↓↓↓

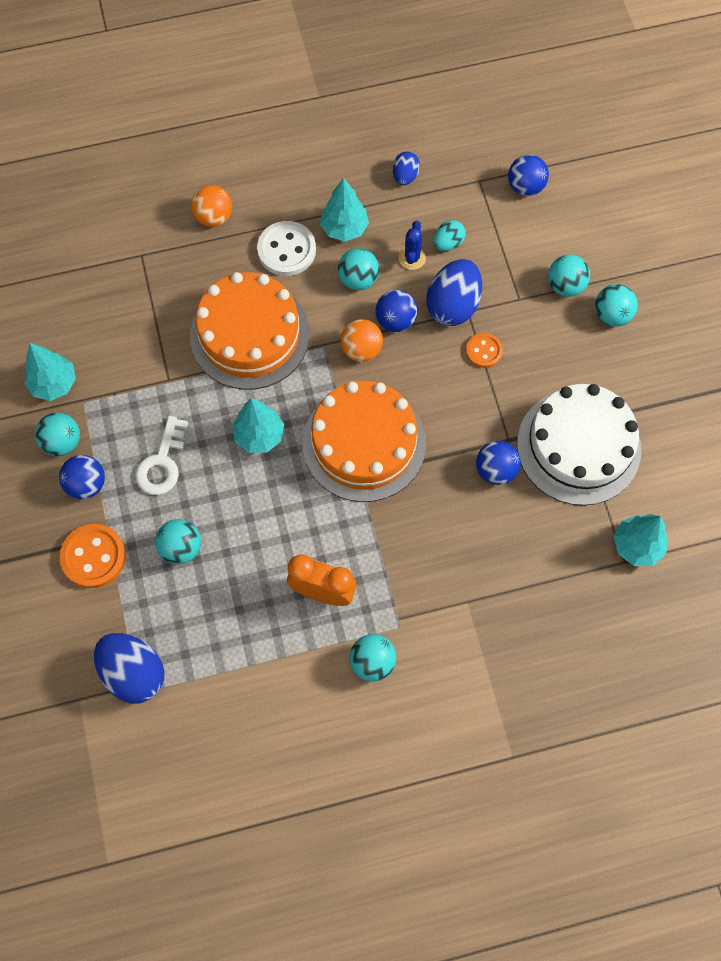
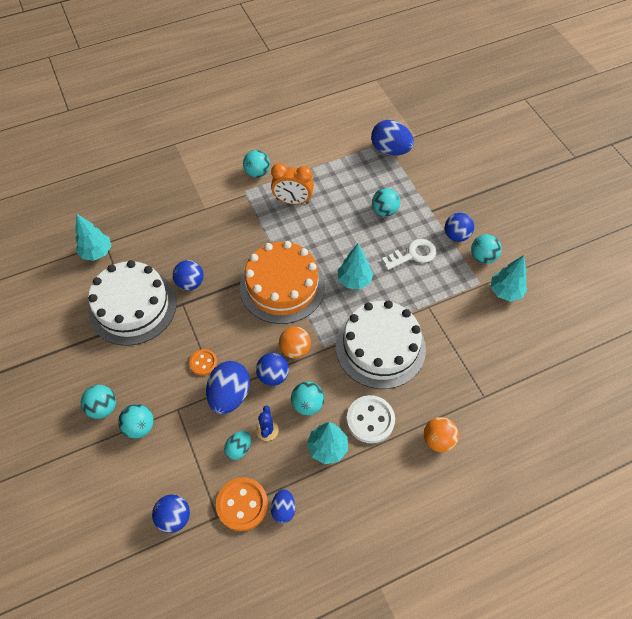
camera: 170 degrees right, 10 degrees down
(93, 556) = (435, 199): orange button -> orange button (242, 504)
(162, 462) = (413, 255): white key -> white key turned 60 degrees clockwise
(250, 335) = (380, 347): orange cake -> white cake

↑↑↑

### Activity
Search the listing above for lines containing "degrees", and copy them.

### Written answer
camera: 170 degrees right, 10 degrees down
(162, 462) = (413, 255): white key -> white key turned 60 degrees clockwise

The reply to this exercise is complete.